TASK INSTRUCTIONS: Identify and pull out each line of the entries in which "taśma" occurs.
### DATA FOR THIS TASK ###
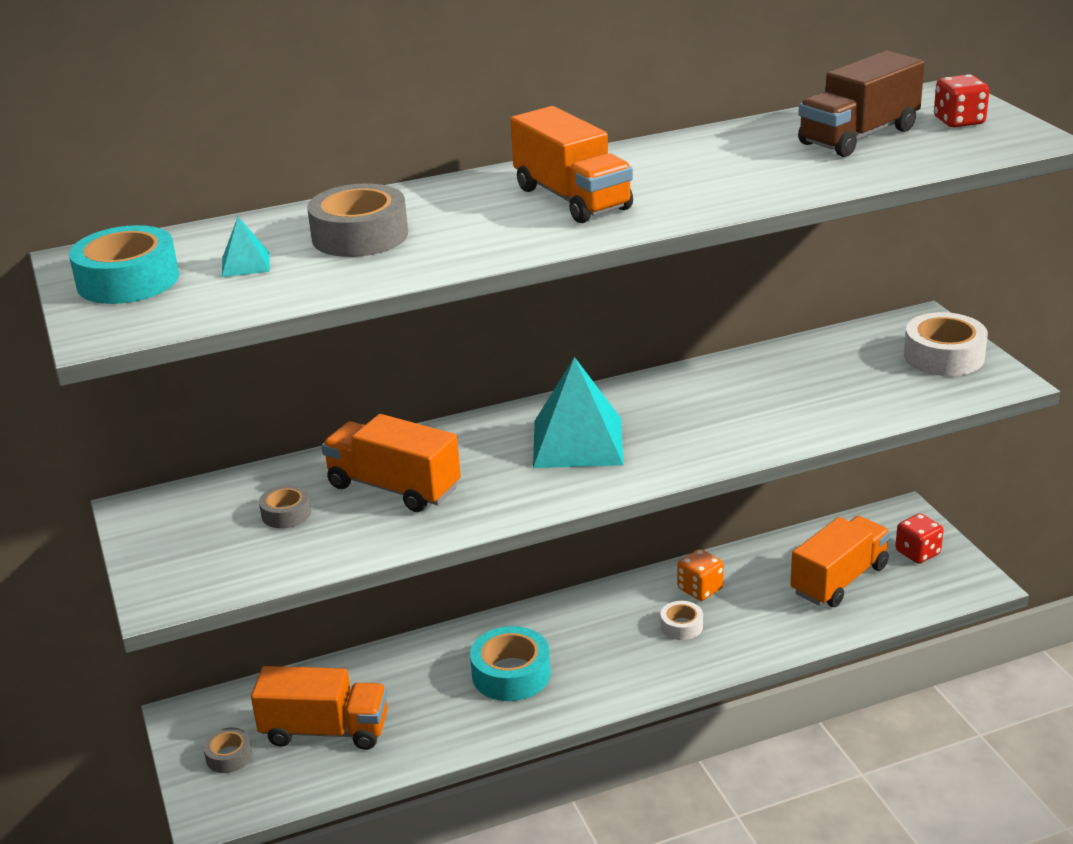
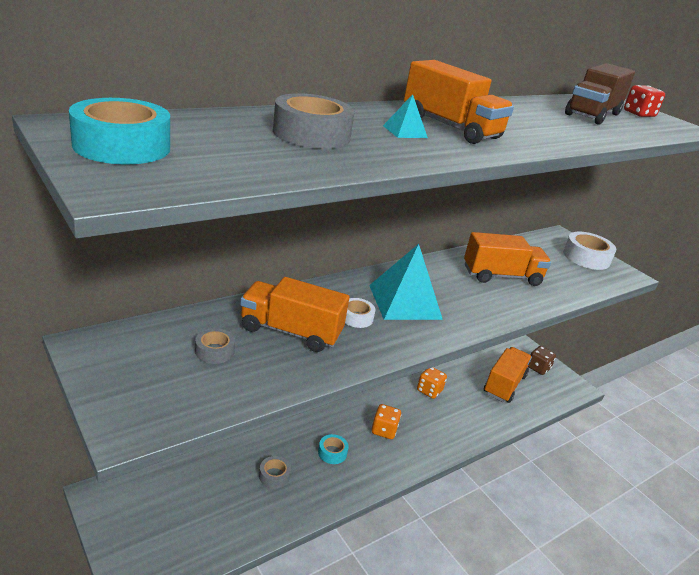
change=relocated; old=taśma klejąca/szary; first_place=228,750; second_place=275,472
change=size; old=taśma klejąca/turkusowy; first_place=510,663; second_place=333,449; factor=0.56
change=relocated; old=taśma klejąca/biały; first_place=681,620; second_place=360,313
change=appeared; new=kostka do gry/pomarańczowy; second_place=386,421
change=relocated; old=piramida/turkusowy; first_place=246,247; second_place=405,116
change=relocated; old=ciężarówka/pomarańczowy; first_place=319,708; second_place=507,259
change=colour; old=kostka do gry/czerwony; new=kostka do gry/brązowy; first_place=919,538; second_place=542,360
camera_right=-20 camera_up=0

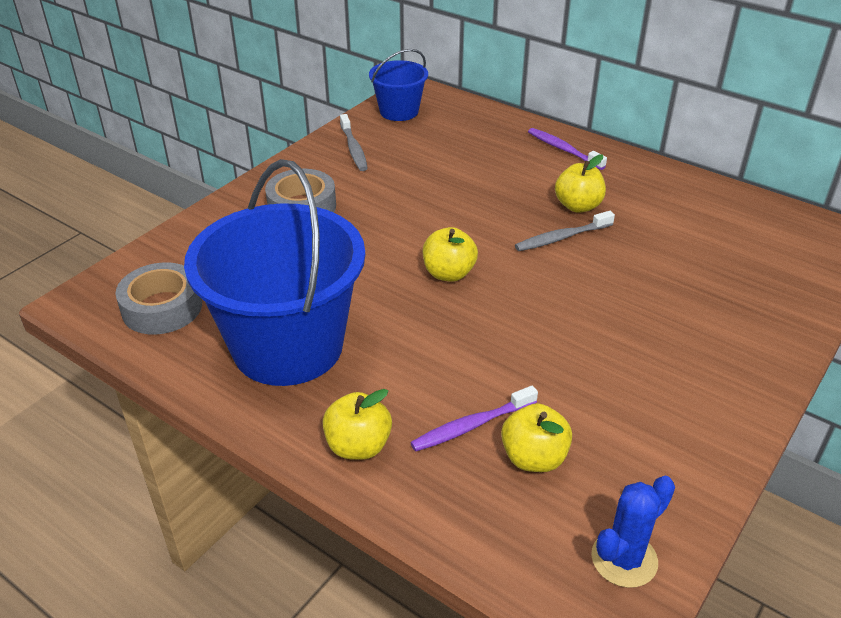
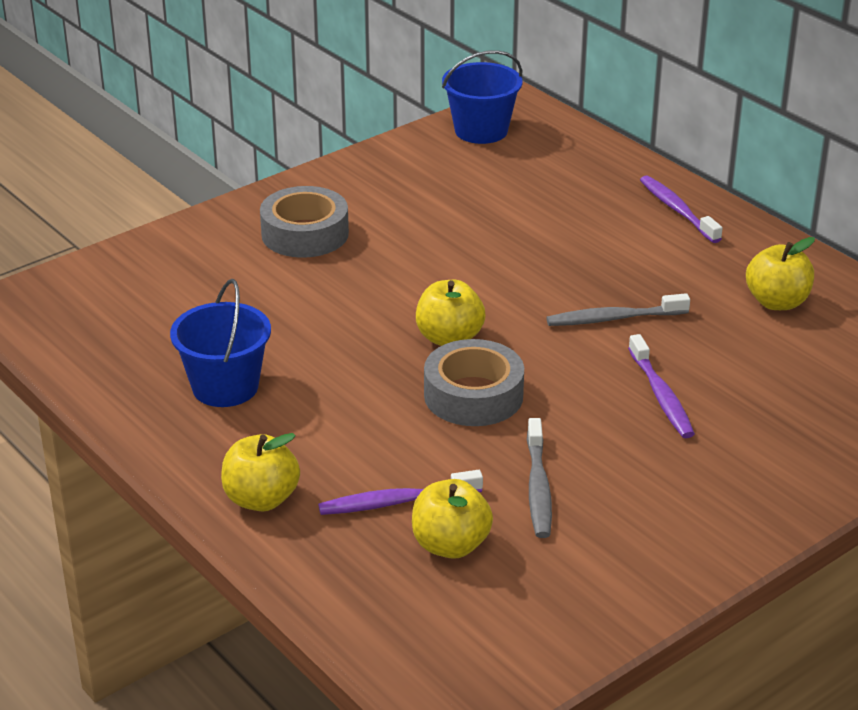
change=size; old=wiadro/niebieski; first_place=274,272; second_place=220,343; factor=0.5
change=relocated; old=taśma klejąca/szary; first_place=159,298; second_place=474,382
change=relocated; old=szczoteczka do zębów/szary; first_place=354,142; second_place=539,478
change=appeared; new=szczoteczka do zębów/fioletowy; second_place=661,386
change=relocated; old=jabłko/żółty; first_place=580,184; second_place=780,273
change=missing; old=kaktus/niebieski; first_place=633,532
camera_right=15 camera_up=-5

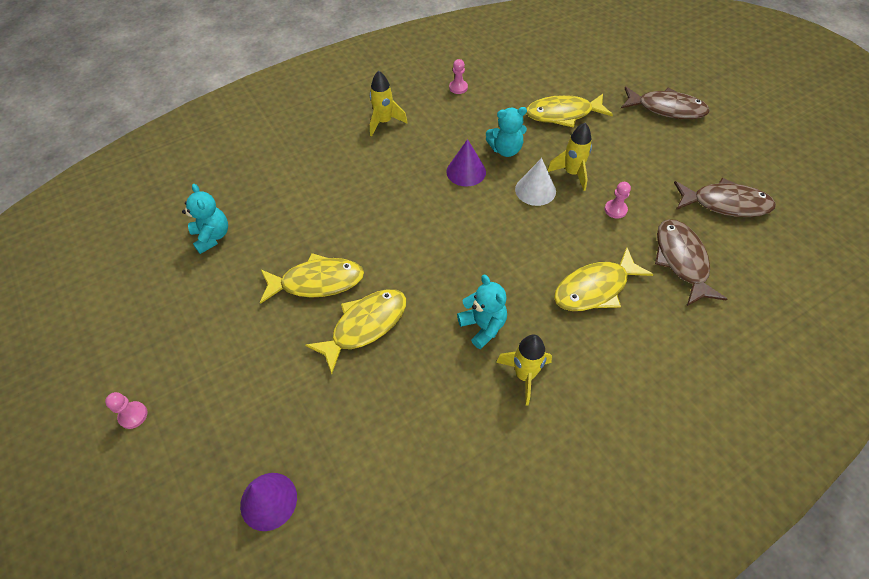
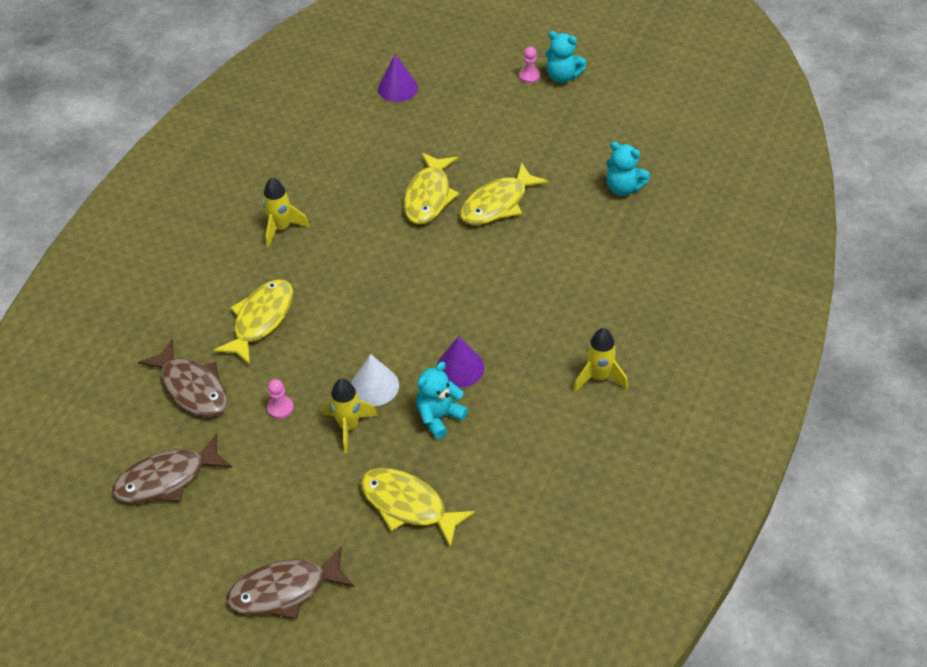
change=spun; old=ryba/żółty; first_place=569,111; second_place=417,508; degrees=-105
change=relocated; old=miś/turkusowy; first_place=482,312; second_place=565,57
change=missing; old=pionek/różowy; first_place=458,76
camera_right=145 camera_up=-5

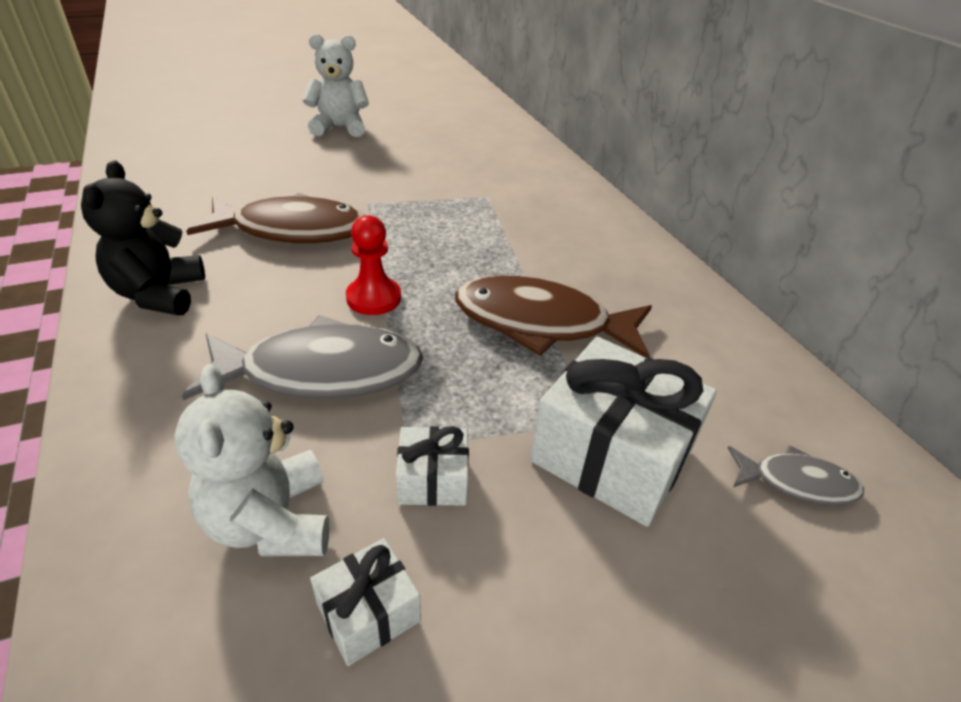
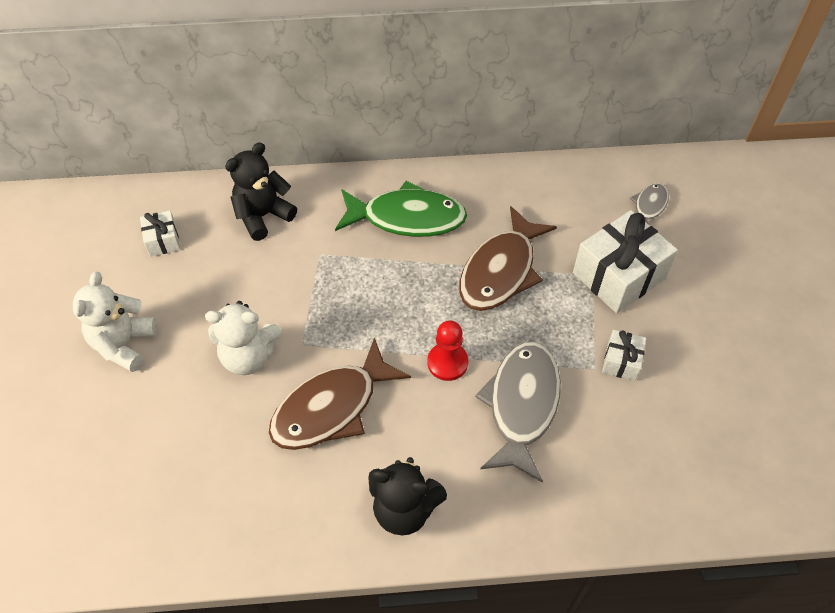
change=relocated; old=prezent/biały; first_place=365,602; second_place=160,233
change=relocated; old=miś/biały; first_place=252,460; second_place=243,338
change=appeared; new=miś/czarny; second_place=261,191
change=spun; old=ryba/brązowy; first_place=275,218; second_place=340,394; degrees=-150
change=appeared; new=ryba/zielony; second_place=401,209
camera_right=-70 camera_up=15

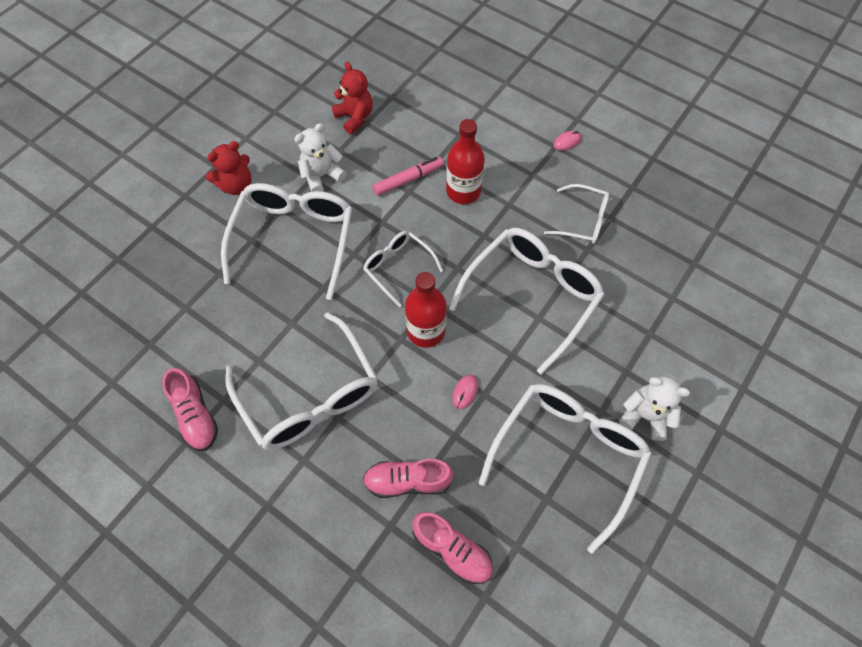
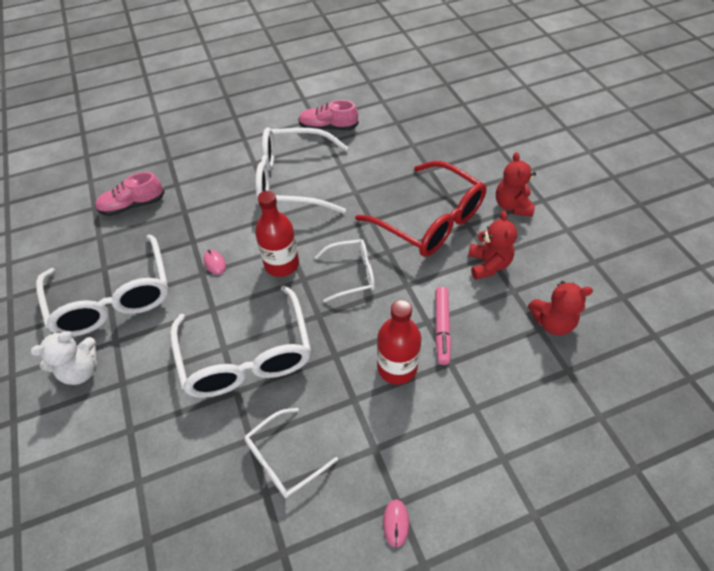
change=colour; old=okulary/biały; new=okulary/czerwony; first_place=286,241; second_place=421,209
change=colour; old=miś/biały; new=miś/czerwony; first_place=320,157; second_place=492,245
change=missing; old=but/różowy; first_place=408,478
camera_right=125 camera_up=-10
###
RESPONSE:
change=relocated; old=taśma klejąca/szary; first_place=228,750; second_place=275,472
change=size; old=taśma klejąca/turkusowy; first_place=510,663; second_place=333,449; factor=0.56
change=relocated; old=taśma klejąca/biały; first_place=681,620; second_place=360,313
change=relocated; old=taśma klejąca/szary; first_place=159,298; second_place=474,382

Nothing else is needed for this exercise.